>>
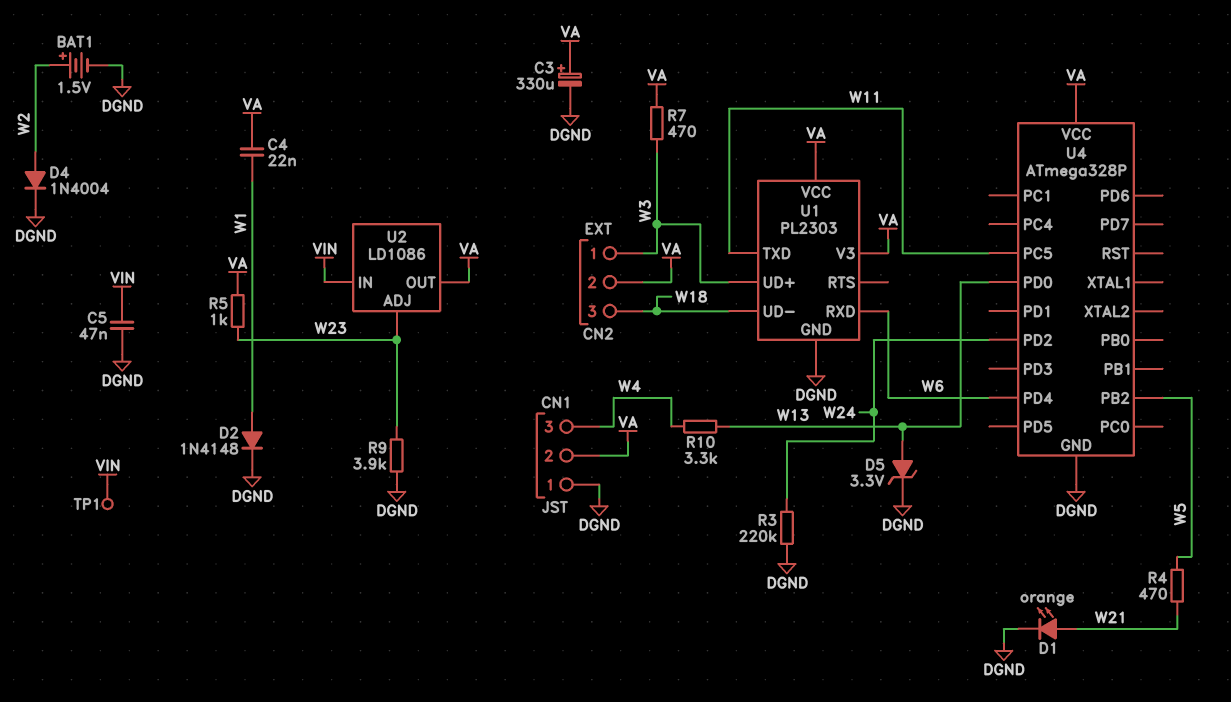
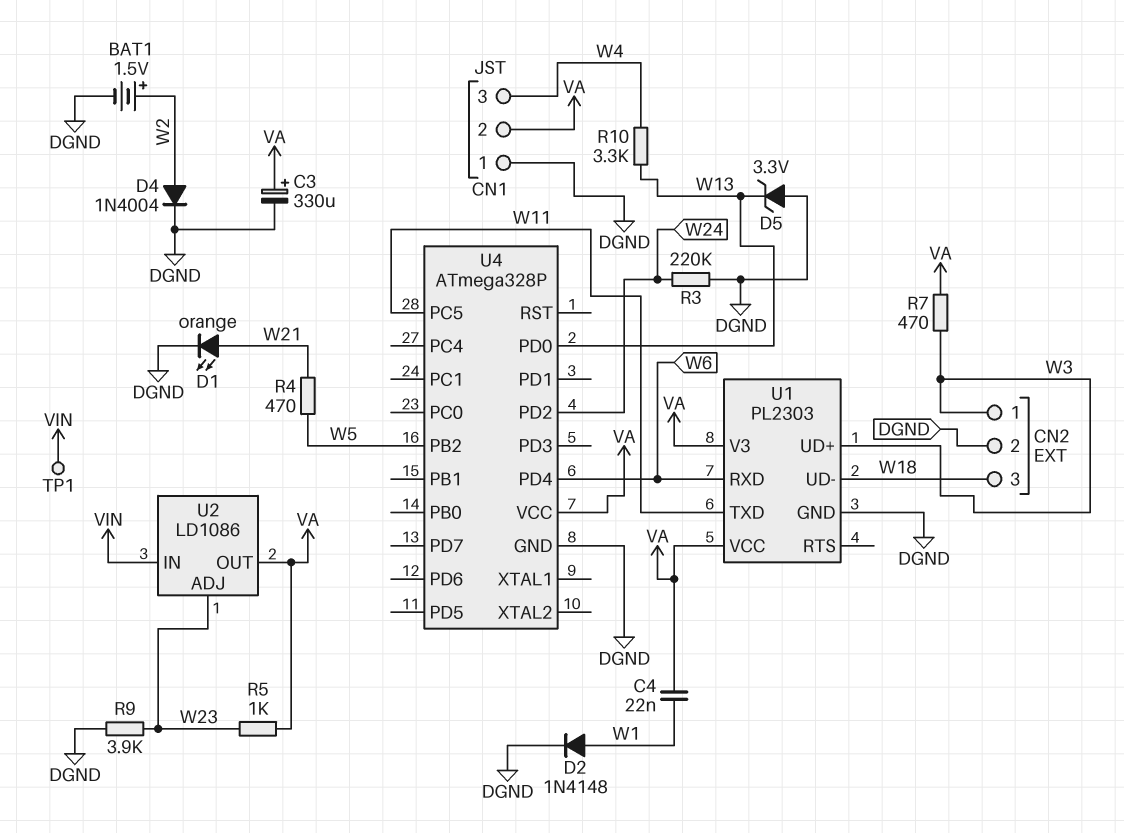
C5: 47nF (DGND, VIN) -> none
CN2 pin 2: VA -> DGND
D5: zener 3.3V (A W13, K DGND) -> zener 3.3V (A DGND, K W13)

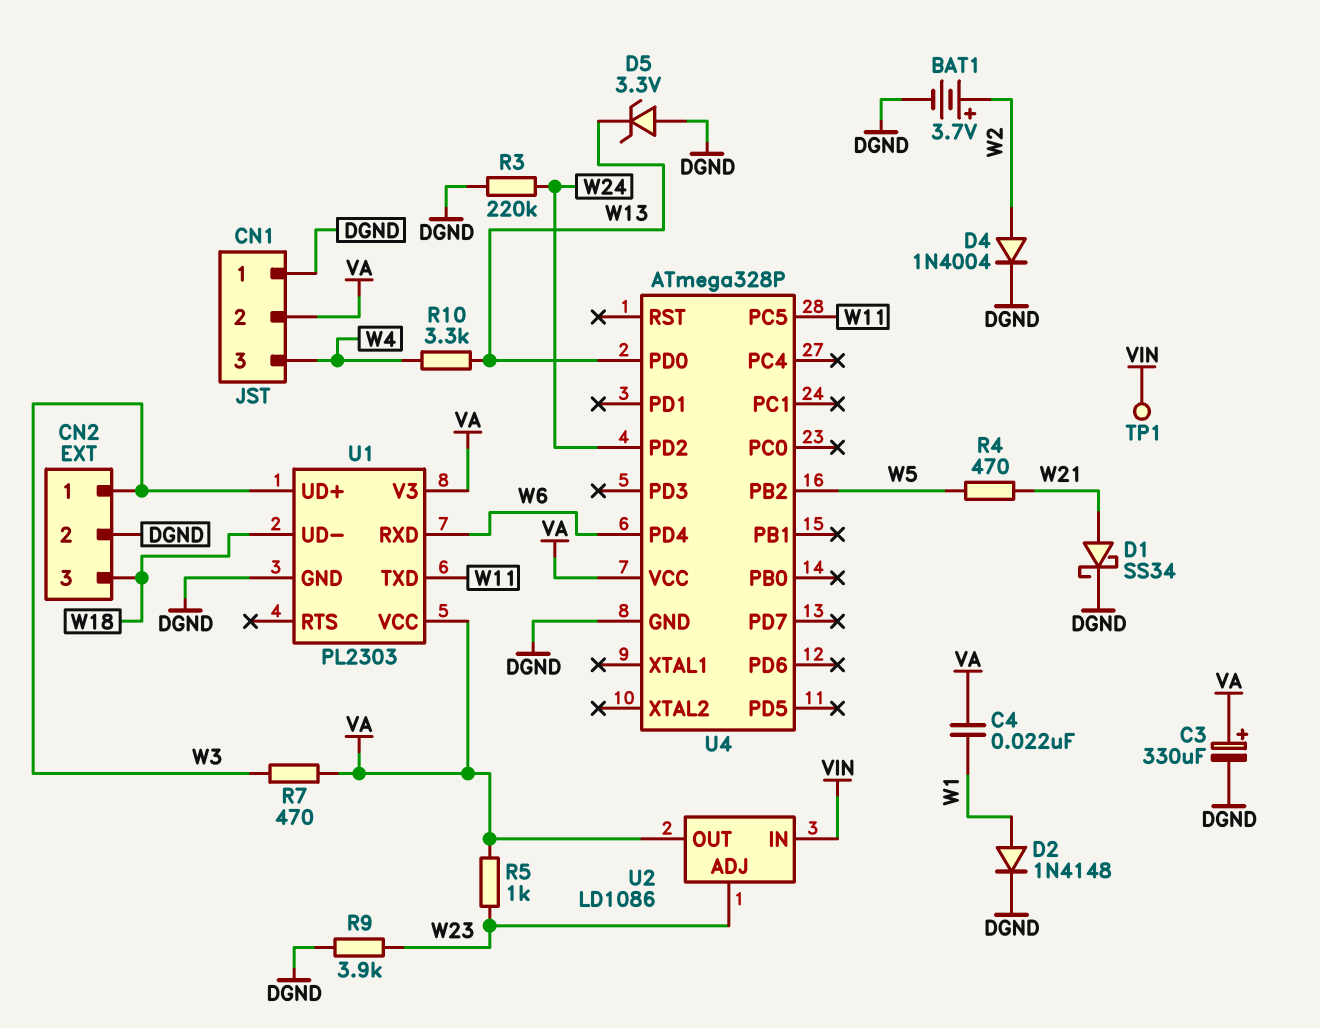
BAT1: 1.5V (plus W2, minus DGND) -> 3.7V (plus W2, minus DGND)
D1: LED orange (A W21, K DGND) -> schottky SS34 (A W21, K DGND)

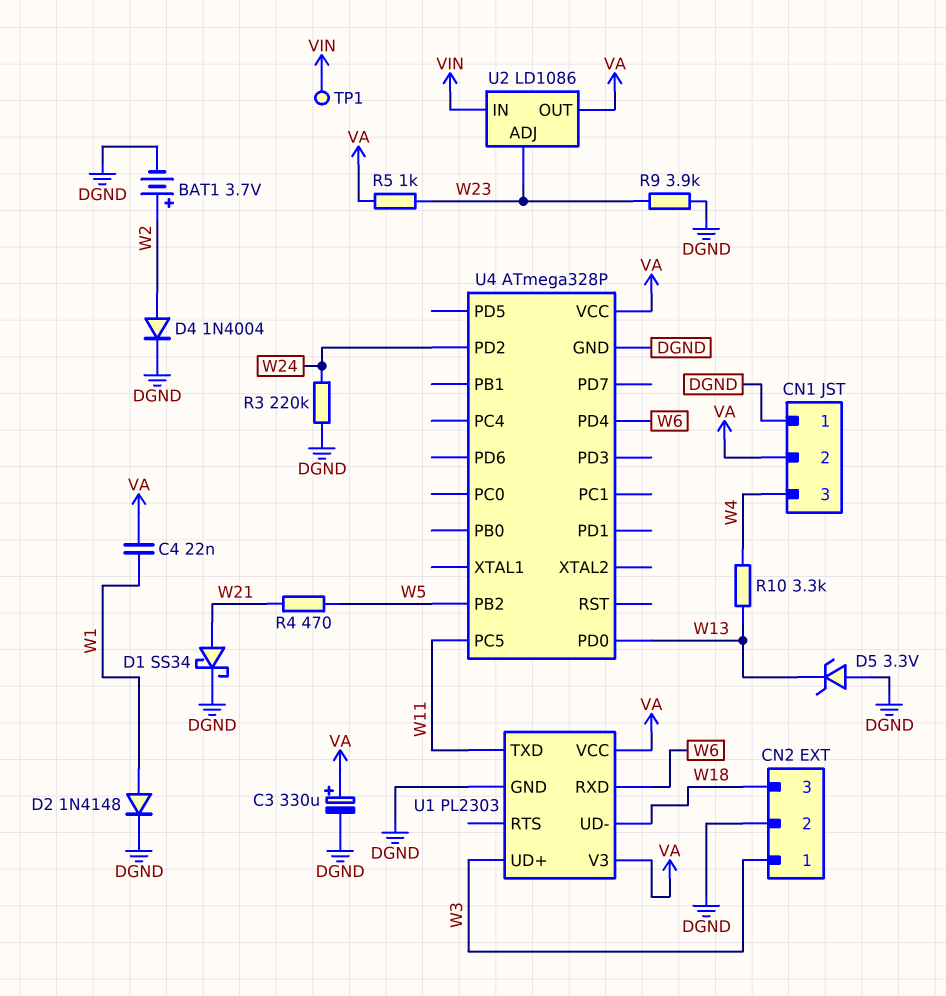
R7: 470 (VA, W3) -> none

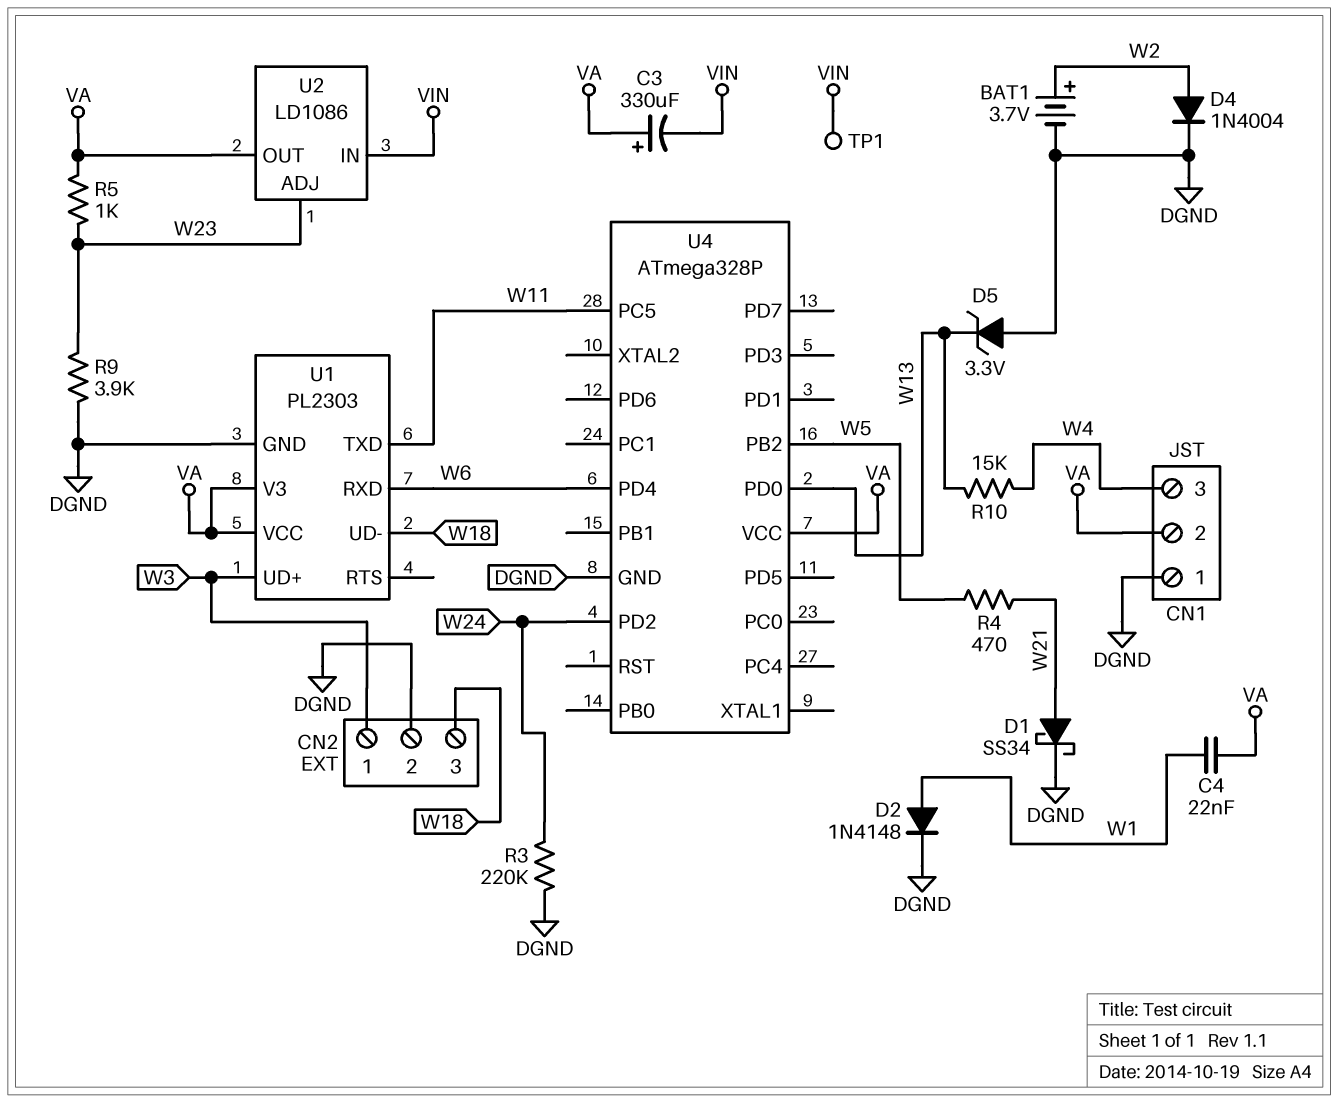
C3: 330uF (plus VA, minus DGND) -> 330uF (plus VA, minus VIN)
R10: 3.3k (W4, W13) -> 15k (W4, W13)

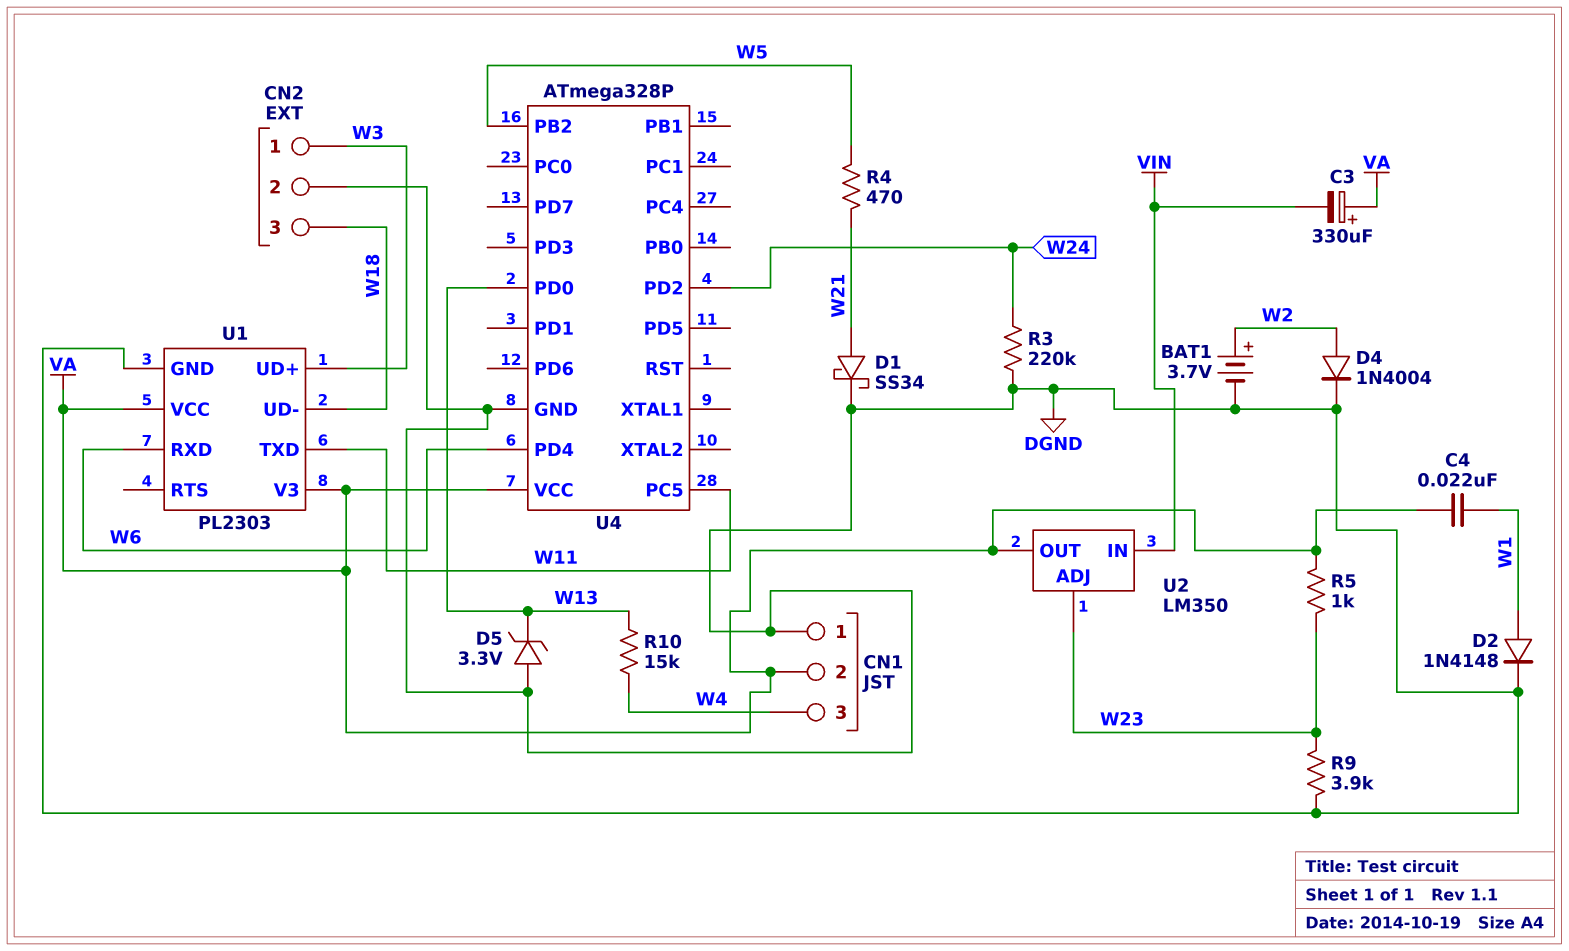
TP1: test point (VIN) -> none
U2: LD1086 -> LM350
<<
YOUR GOAL: The records above are to be set down exactly as written, with no images.

YOUR RESPONSE:
C5: 47nF (DGND, VIN) -> none
CN2 pin 2: VA -> DGND
D5: zener 3.3V (A W13, K DGND) -> zener 3.3V (A DGND, K W13)

BAT1: 1.5V (plus W2, minus DGND) -> 3.7V (plus W2, minus DGND)
D1: LED orange (A W21, K DGND) -> schottky SS34 (A W21, K DGND)

R7: 470 (VA, W3) -> none

C3: 330uF (plus VA, minus DGND) -> 330uF (plus VA, minus VIN)
R10: 3.3k (W4, W13) -> 15k (W4, W13)

TP1: test point (VIN) -> none
U2: LD1086 -> LM350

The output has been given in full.